### What is required:
Swap every "black star" in the items below for "gray star" and write the lines out again with nothing else changed. Leave the picture lines out of your answer.

[Recorded data]
○ ○ ○ ○
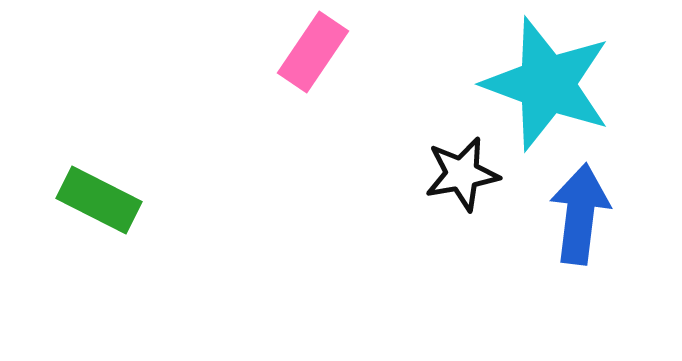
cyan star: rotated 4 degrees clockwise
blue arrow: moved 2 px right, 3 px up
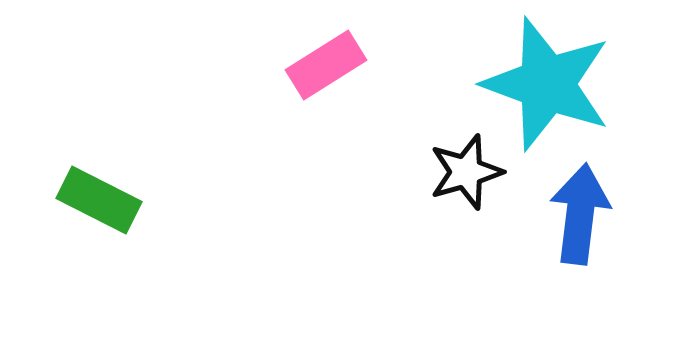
pink rectangle: moved 13 px right, 13 px down; rotated 24 degrees clockwise
black star: moved 4 px right, 2 px up; rotated 6 degrees counterclockwise
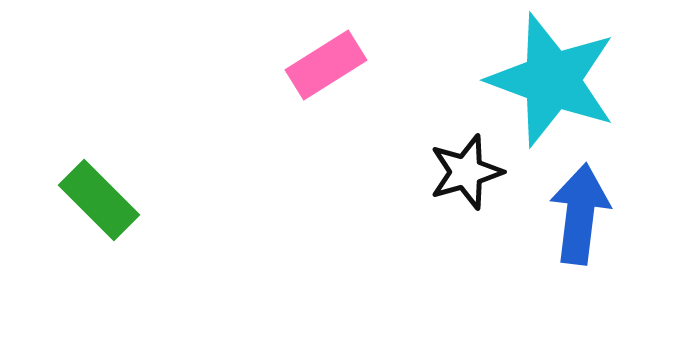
cyan star: moved 5 px right, 4 px up
green rectangle: rotated 18 degrees clockwise
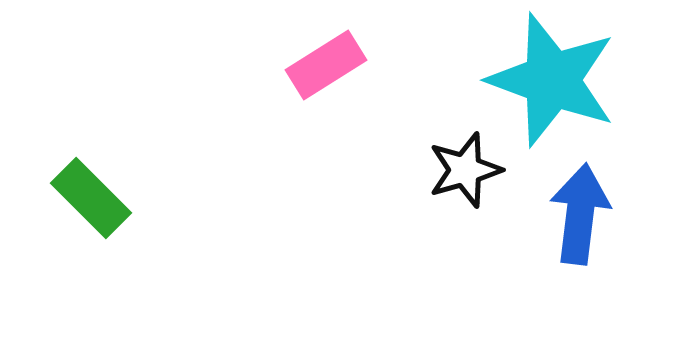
black star: moved 1 px left, 2 px up
green rectangle: moved 8 px left, 2 px up
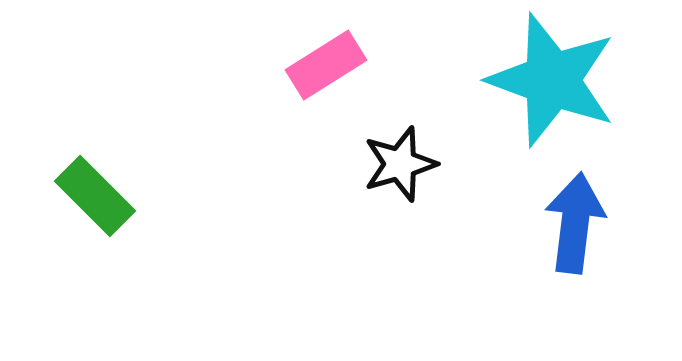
black star: moved 65 px left, 6 px up
green rectangle: moved 4 px right, 2 px up
blue arrow: moved 5 px left, 9 px down
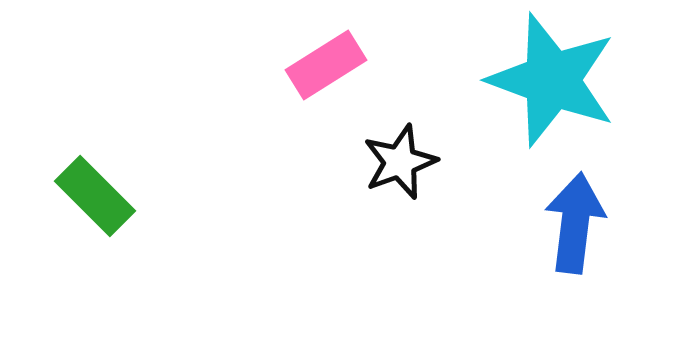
black star: moved 2 px up; rotated 4 degrees counterclockwise
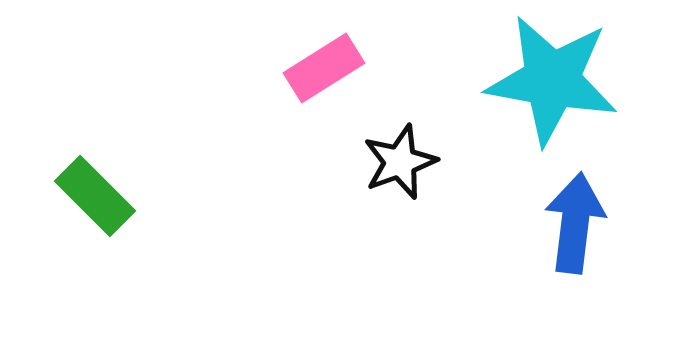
pink rectangle: moved 2 px left, 3 px down
cyan star: rotated 10 degrees counterclockwise
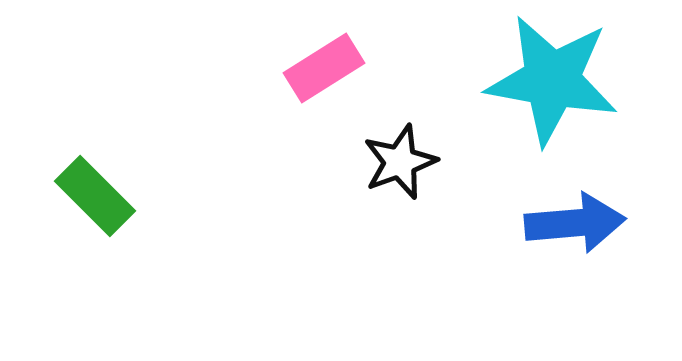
○ ○ ○ ○
### Answer to the exercise:
cyan star: rotated 4 degrees clockwise
blue arrow: moved 2 px right, 3 px up
pink rectangle: moved 13 px right, 13 px down; rotated 24 degrees clockwise
gray star: moved 4 px right, 2 px up; rotated 6 degrees counterclockwise
cyan star: moved 5 px right, 4 px up
green rectangle: rotated 18 degrees clockwise
gray star: moved 1 px left, 2 px up
green rectangle: moved 8 px left, 2 px up
gray star: moved 65 px left, 6 px up
green rectangle: moved 4 px right, 2 px up
blue arrow: moved 5 px left, 9 px down
gray star: moved 2 px up; rotated 4 degrees counterclockwise
pink rectangle: moved 2 px left, 3 px down
cyan star: rotated 10 degrees counterclockwise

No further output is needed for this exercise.